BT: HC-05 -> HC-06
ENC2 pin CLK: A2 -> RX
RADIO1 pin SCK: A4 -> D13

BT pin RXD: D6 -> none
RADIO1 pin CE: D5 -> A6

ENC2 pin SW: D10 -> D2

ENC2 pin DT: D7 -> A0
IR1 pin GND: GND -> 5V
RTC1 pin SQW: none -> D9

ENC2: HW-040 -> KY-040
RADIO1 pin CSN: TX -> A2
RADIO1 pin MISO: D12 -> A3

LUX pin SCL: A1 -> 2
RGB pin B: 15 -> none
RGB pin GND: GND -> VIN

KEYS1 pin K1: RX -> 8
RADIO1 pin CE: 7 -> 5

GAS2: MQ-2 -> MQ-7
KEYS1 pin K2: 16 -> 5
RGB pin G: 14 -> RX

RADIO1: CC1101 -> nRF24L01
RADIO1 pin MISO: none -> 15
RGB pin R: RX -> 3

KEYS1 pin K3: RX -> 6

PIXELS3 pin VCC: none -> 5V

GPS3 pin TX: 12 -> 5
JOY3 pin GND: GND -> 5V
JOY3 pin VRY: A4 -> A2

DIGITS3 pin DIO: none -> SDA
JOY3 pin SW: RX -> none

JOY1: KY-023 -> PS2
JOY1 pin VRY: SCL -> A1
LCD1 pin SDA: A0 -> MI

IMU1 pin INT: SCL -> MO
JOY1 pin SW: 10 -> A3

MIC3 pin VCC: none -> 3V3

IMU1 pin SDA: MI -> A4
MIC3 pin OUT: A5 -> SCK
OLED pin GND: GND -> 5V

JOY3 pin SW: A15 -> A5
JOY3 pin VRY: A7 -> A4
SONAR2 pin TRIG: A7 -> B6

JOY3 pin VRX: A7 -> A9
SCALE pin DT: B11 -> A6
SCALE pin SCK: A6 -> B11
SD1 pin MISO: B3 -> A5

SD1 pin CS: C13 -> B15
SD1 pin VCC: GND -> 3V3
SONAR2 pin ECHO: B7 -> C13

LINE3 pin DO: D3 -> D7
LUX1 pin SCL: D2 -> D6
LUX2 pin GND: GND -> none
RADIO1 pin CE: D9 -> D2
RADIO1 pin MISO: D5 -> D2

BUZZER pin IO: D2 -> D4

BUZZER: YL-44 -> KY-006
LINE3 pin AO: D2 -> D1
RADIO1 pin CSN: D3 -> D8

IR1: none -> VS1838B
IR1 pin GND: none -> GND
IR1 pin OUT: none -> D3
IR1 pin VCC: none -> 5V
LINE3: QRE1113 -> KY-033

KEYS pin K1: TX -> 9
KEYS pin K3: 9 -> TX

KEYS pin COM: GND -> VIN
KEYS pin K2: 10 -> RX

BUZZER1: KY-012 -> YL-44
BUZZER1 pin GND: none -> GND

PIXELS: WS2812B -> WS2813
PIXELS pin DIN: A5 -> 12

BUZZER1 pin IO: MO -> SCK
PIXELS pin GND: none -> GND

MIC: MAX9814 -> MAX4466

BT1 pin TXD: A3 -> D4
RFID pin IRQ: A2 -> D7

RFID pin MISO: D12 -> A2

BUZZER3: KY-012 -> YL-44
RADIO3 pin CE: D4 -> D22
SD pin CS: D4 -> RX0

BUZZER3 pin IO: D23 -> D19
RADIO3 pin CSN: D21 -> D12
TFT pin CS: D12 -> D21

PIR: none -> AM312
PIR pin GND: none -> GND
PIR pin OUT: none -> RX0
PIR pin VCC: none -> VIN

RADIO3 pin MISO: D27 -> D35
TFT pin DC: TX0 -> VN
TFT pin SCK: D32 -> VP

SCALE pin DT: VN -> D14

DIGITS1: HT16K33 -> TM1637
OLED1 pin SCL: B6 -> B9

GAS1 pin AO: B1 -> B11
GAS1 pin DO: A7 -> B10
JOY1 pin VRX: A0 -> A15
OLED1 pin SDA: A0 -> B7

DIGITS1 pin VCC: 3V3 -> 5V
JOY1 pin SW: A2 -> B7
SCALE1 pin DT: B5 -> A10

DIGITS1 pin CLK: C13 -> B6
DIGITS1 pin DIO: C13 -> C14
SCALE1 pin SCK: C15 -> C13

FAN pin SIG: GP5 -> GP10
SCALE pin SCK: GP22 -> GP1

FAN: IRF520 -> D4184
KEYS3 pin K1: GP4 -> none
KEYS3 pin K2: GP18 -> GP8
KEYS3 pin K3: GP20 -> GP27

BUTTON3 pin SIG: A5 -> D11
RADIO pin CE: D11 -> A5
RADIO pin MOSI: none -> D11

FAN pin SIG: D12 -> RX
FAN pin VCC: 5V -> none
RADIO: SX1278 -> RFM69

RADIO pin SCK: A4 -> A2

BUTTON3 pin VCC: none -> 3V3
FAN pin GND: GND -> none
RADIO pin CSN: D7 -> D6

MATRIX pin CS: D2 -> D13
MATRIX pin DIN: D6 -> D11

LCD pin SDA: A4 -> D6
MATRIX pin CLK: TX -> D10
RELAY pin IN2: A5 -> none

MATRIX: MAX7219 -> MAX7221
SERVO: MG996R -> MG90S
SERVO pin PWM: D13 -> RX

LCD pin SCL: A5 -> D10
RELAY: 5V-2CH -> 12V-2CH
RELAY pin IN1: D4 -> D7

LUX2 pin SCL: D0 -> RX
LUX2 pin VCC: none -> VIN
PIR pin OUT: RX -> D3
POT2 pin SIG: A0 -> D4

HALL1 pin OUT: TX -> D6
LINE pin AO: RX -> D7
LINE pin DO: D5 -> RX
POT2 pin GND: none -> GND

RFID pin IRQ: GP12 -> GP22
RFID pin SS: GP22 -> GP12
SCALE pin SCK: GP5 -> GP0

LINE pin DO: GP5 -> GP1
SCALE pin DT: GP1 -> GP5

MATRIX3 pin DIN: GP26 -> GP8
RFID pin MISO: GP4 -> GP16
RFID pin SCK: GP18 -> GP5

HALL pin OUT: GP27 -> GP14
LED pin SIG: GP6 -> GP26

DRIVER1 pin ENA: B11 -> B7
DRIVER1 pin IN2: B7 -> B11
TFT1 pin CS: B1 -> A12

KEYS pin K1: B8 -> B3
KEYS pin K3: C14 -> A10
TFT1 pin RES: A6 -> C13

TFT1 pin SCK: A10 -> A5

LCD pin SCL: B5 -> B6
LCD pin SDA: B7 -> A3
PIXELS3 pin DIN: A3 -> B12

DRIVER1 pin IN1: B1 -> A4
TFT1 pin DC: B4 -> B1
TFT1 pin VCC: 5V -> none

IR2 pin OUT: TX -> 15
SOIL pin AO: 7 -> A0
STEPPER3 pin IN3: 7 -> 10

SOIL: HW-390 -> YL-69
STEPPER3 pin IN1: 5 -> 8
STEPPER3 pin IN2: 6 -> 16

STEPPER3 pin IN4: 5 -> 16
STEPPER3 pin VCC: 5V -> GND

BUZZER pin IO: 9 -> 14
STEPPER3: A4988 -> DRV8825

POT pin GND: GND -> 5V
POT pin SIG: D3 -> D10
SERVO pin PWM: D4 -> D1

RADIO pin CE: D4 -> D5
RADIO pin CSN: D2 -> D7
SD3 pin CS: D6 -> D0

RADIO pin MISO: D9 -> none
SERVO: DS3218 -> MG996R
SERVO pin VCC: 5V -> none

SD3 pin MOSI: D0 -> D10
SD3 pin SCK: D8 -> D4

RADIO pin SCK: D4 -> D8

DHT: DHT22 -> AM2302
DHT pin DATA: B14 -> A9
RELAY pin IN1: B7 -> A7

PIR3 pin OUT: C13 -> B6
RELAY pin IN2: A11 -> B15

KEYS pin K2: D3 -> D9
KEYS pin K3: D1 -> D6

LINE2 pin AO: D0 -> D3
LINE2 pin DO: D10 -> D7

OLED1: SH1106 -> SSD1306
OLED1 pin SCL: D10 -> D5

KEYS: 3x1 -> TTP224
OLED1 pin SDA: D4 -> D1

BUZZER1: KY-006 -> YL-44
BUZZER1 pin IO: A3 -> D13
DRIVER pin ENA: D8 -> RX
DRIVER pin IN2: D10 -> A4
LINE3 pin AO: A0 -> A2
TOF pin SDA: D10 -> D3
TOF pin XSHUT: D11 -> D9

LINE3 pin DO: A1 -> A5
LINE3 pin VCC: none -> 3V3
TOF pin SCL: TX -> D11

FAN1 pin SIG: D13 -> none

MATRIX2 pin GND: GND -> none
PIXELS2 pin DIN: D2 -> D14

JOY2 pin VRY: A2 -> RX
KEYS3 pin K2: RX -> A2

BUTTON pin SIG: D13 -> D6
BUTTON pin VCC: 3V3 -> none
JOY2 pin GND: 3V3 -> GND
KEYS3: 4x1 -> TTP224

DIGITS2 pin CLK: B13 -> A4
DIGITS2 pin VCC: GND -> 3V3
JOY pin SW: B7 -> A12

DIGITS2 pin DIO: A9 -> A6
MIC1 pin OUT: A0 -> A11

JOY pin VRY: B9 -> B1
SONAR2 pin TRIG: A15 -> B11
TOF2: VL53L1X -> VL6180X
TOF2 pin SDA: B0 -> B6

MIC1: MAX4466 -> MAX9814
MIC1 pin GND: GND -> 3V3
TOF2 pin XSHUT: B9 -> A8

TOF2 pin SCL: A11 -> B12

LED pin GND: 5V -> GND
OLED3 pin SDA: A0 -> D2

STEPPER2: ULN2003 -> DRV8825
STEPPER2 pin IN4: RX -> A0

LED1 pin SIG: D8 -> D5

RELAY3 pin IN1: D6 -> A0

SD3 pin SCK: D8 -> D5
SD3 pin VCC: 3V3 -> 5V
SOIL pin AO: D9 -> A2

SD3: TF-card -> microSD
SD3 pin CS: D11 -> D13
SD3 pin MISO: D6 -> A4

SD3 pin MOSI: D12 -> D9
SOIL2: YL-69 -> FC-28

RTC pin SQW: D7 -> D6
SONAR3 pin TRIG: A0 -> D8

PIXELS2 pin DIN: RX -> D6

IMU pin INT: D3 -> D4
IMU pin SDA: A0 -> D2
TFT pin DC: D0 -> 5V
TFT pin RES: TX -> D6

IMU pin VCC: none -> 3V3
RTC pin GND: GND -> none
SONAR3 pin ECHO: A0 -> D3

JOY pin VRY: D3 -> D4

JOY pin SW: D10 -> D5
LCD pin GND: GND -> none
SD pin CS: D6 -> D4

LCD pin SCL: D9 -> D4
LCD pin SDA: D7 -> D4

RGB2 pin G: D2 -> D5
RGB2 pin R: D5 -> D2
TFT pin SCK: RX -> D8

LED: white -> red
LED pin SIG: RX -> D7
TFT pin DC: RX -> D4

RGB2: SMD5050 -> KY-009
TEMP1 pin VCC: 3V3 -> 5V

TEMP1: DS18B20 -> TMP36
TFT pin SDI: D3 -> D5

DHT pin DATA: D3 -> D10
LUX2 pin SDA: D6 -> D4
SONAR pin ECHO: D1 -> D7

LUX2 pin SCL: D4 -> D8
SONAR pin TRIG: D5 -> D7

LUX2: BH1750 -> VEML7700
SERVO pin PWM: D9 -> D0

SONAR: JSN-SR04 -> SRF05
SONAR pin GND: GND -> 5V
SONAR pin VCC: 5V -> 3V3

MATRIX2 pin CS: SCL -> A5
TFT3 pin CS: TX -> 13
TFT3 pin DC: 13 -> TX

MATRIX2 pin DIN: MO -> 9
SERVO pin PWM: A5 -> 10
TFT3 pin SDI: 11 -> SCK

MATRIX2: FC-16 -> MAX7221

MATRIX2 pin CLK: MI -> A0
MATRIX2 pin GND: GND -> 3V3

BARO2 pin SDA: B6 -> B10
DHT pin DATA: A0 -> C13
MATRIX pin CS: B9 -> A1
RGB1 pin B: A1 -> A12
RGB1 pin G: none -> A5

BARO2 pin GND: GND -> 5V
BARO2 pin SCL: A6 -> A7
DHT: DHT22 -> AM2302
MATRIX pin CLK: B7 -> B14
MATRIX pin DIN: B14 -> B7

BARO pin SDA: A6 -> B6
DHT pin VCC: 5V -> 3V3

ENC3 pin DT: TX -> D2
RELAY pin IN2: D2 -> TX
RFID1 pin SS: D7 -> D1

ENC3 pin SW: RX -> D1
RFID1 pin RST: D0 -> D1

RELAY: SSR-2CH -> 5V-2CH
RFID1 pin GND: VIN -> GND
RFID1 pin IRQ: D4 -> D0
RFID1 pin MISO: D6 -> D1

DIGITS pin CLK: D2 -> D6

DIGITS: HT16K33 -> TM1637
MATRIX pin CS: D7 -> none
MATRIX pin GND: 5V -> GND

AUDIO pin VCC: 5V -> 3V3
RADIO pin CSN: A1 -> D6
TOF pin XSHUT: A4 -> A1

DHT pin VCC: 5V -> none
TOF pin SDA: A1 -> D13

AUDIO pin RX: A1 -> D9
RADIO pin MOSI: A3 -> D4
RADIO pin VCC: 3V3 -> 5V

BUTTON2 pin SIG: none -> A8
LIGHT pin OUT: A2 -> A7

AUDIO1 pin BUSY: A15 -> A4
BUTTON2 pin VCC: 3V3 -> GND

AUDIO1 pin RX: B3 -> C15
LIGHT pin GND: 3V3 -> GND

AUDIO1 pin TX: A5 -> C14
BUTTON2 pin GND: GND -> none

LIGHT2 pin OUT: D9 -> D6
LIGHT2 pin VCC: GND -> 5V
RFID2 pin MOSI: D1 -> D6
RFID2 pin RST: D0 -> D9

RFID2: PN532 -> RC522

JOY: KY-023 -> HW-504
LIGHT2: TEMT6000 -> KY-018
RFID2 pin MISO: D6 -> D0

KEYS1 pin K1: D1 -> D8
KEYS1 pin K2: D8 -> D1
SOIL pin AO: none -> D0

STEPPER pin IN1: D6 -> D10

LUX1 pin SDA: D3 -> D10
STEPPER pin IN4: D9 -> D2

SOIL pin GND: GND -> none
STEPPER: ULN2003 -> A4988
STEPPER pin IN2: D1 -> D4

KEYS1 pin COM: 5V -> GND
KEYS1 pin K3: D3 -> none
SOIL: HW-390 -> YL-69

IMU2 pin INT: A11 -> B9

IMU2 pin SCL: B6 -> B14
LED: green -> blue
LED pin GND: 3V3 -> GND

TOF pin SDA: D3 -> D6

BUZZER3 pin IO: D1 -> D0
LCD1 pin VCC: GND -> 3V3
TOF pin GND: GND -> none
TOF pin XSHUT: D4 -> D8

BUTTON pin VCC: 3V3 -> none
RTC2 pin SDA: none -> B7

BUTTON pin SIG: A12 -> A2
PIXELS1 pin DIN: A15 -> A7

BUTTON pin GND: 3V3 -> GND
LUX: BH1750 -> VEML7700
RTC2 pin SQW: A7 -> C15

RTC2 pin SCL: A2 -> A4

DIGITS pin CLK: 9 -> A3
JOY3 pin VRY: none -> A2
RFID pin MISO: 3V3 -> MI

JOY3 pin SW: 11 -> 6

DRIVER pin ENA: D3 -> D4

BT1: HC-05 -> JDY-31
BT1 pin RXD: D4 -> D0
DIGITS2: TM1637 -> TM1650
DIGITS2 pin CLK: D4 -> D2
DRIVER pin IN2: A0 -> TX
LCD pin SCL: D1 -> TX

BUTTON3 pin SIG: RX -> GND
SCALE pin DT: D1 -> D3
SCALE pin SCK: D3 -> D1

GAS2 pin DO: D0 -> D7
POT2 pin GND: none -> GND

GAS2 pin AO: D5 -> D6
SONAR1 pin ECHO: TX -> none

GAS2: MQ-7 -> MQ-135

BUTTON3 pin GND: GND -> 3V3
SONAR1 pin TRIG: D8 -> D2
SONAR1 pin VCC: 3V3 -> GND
========
→ **Your goal**:
Across the listing above, report every line where "TRIG" occurs.

→ **Output**:
SONAR2 pin TRIG: A7 -> B6
SONAR2 pin TRIG: A15 -> B11
SONAR3 pin TRIG: A0 -> D8
SONAR pin TRIG: D5 -> D7
SONAR1 pin TRIG: D8 -> D2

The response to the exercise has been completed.